§ **Exercise goal**:
Lines from the listing that hold the string "brown" are what you should return.

►

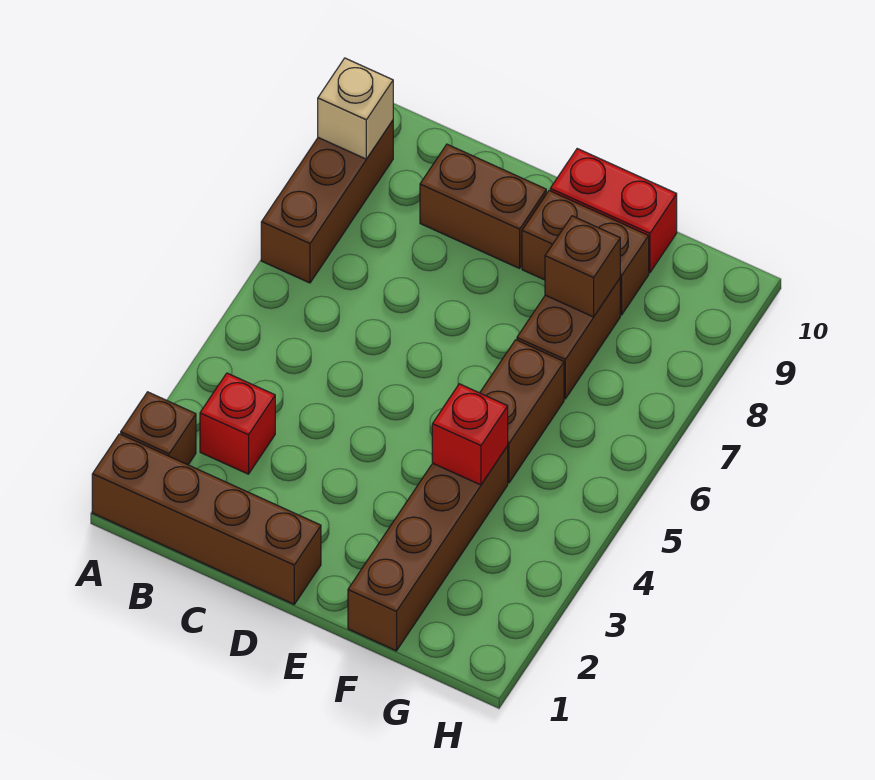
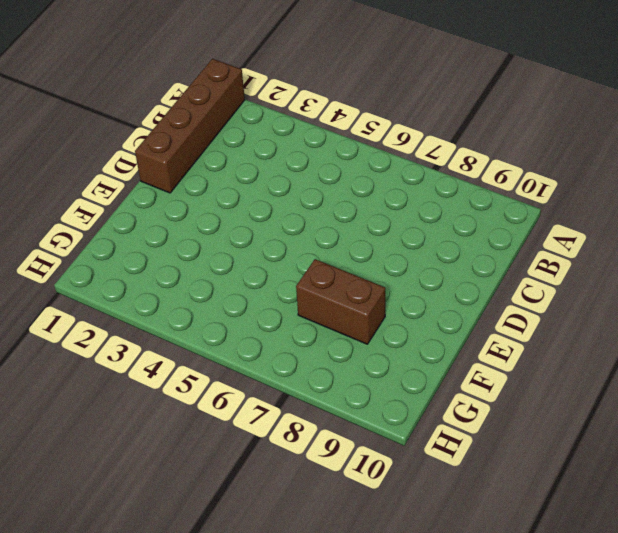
none -> brown brick A2 level 1
none -> brown brick A7:A9 level 1
none -> red brick B3 level 1

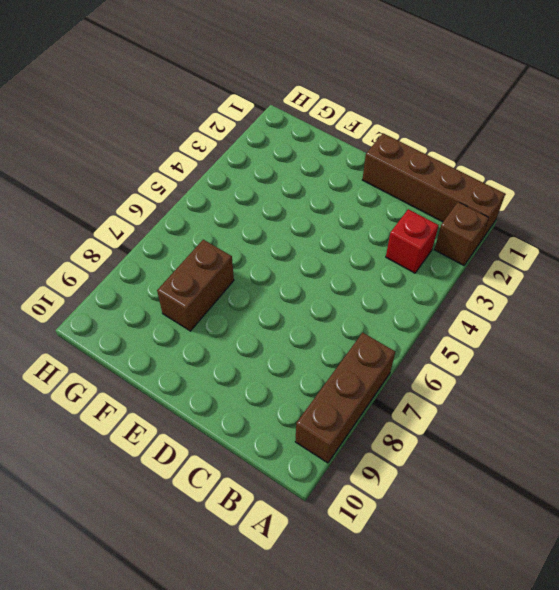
none -> brown brick C9:D9 level 1
none -> brown brick E9:F9 level 1
none -> red brick E10:F10 level 1

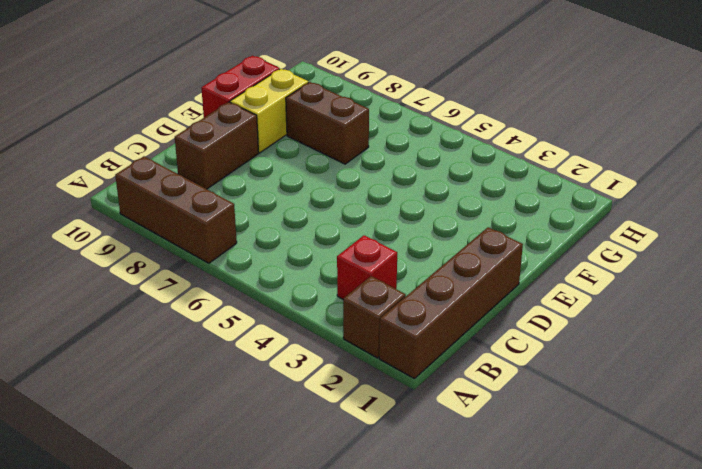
yellow brick E9:F9 level 1 -> brown brick E9:F9 level 1
none -> brown brick F1:F4 level 1
none -> brown brick F5:F6 level 1
none -> tan brick A9 level 2

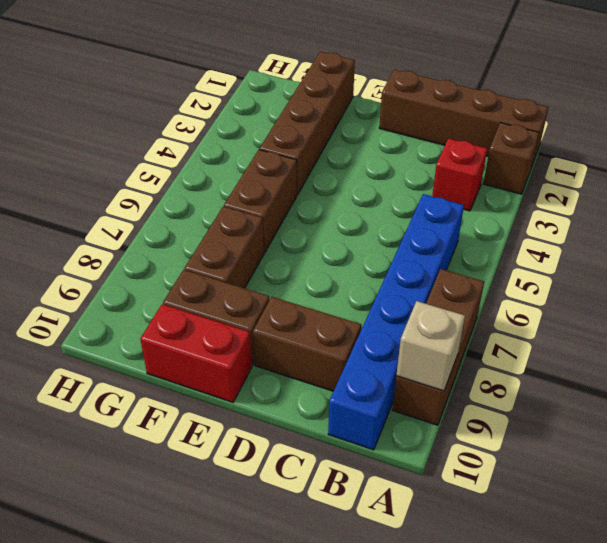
blue brick B5:B10 level 1 -> none
none -> red brick F4 level 2
none -> brown brick F8 level 2

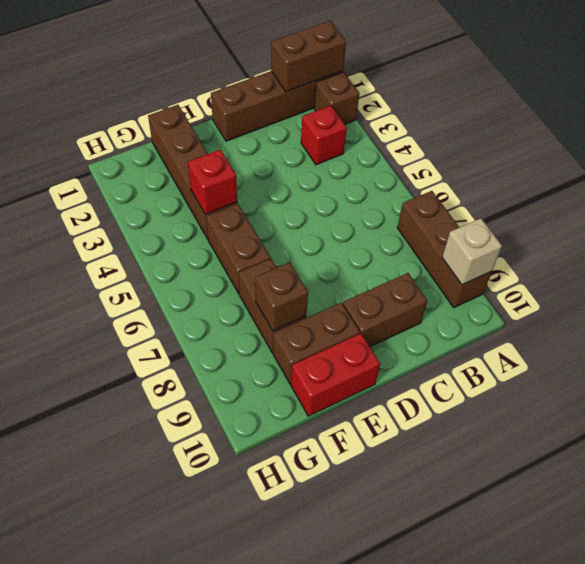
brown brick A1:B1 level 2 -> none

◄

§ **Output**:
none -> brown brick A2 level 1
none -> brown brick A7:A9 level 1
none -> brown brick C9:D9 level 1
none -> brown brick E9:F9 level 1
yellow brick E9:F9 level 1 -> brown brick E9:F9 level 1
none -> brown brick F1:F4 level 1
none -> brown brick F5:F6 level 1
none -> brown brick F8 level 2
brown brick A1:B1 level 2 -> none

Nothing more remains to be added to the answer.